What this task involves = The reply is a verbatim copy of the listing below with its images dropped.

Information supplied =
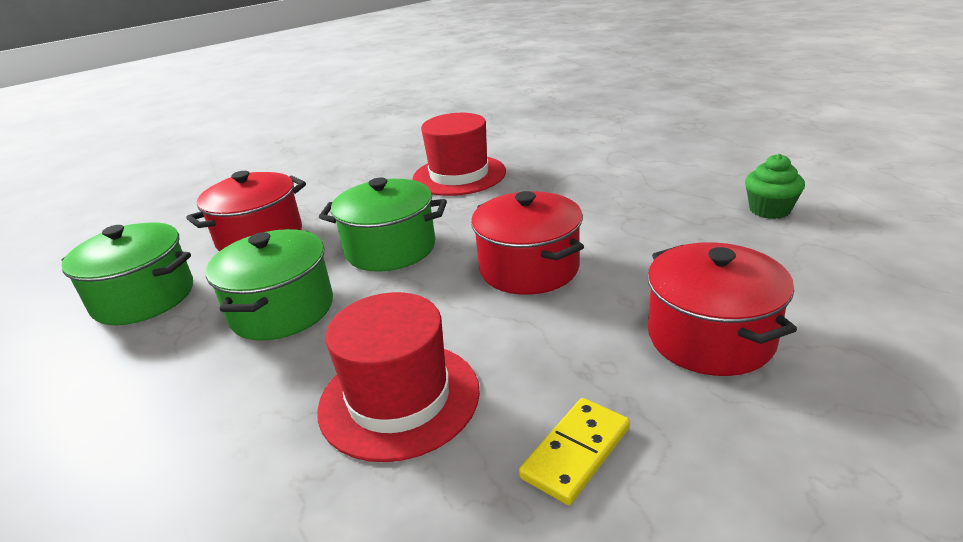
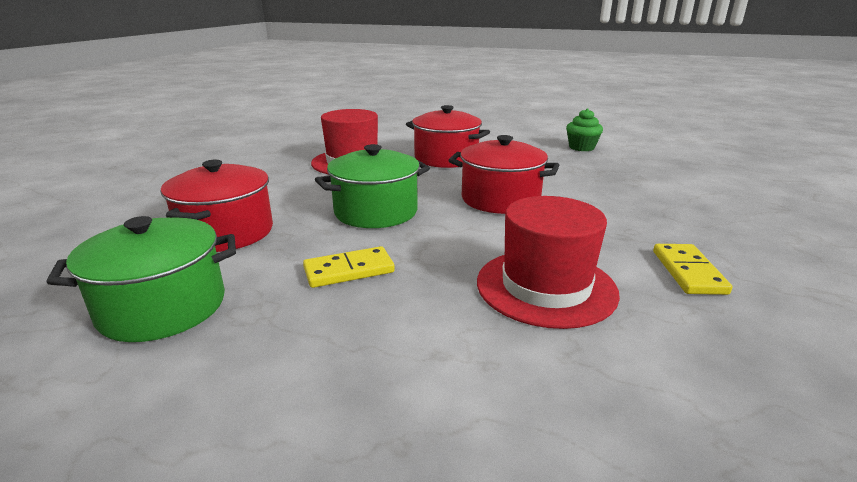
camera: 40 degrees left, 5 degrees down
(282, 310) = (349, 270): green pot -> yellow domino
(710, 337) = (653, 204): red pot -> red pot (446, 158)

Exercise output =
camera: 40 degrees left, 5 degrees down
(282, 310) = (349, 270): green pot -> yellow domino
(710, 337) = (653, 204): red pot -> red pot (446, 158)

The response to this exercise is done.